Your task
Your task is to find every line of the data that holds the string "degrees" and copy it.

Supplied material
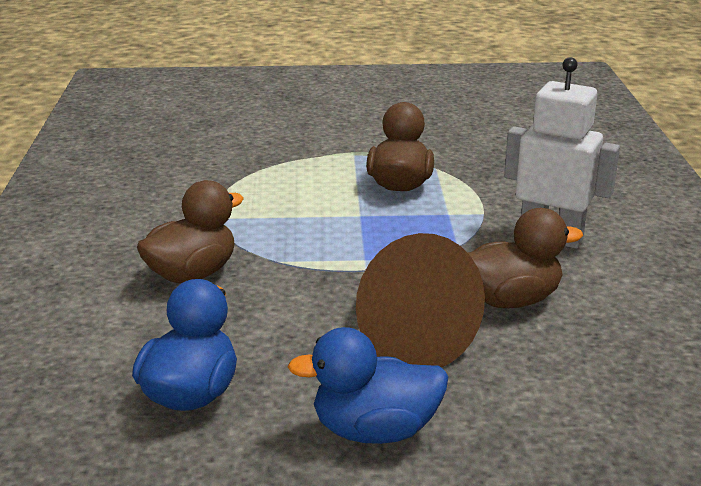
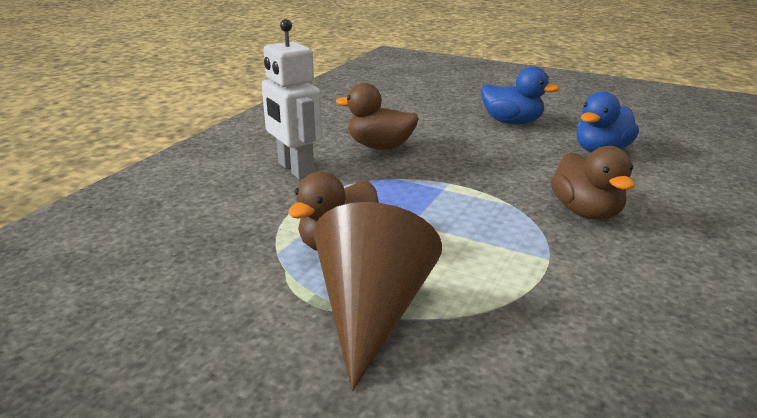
camera: 150 degrees left, 0 degrees up
brown duck [137,180,244,283] -> brown duck turned 90 degrees counterclockwise [551,146,635,220]
brown cone [356,233,485,368] -> brown cone moved to [314,202,442,391]

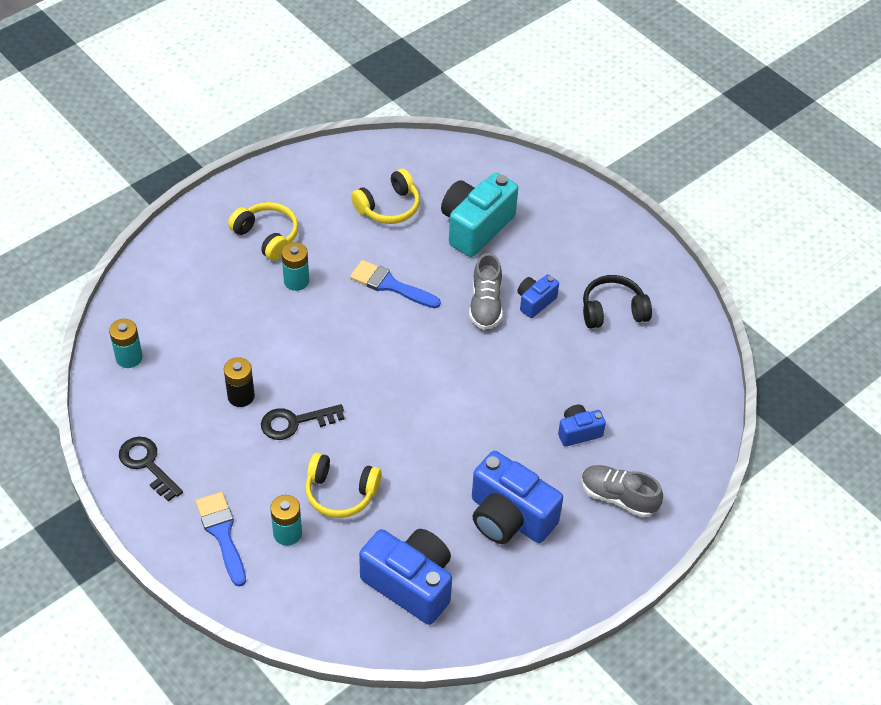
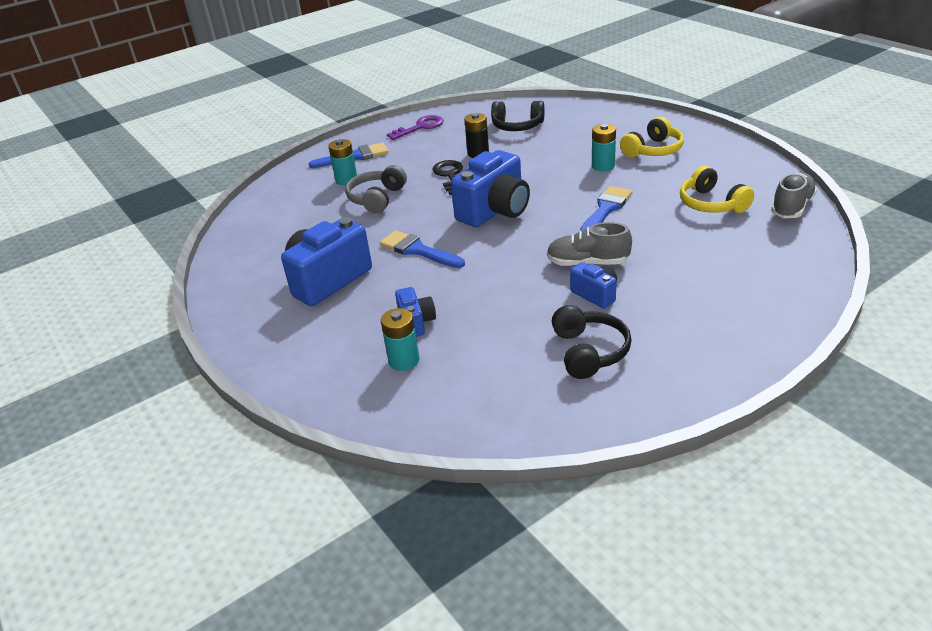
camera: 100 degrees right, 15 degrees down
turquoise battery [109,319,143,368] -> turquoise battery moved to [381,308,419,371]
black key [119,437,183,502] -> purple key [387,115,444,140]
yellow headphones [305,453,382,518] -> grey headphones [345,165,407,214]
blue camera [359,529,452,625] -> blue camera moved to [451,150,530,227]
turquoise camera [441,172,518,257] -> none
grey shoe [581,465,663,517] -> grey shoe moved to [771,172,817,218]
none -> blue brush [380,230,465,268]
none -> black headphones [491,101,544,131]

Output
camera: 150 degrees left, 0 degrees up
brown duck [137,180,244,283] -> brown duck turned 90 degrees counterclockwise [551,146,635,220]
camera: 100 degrees right, 15 degrees down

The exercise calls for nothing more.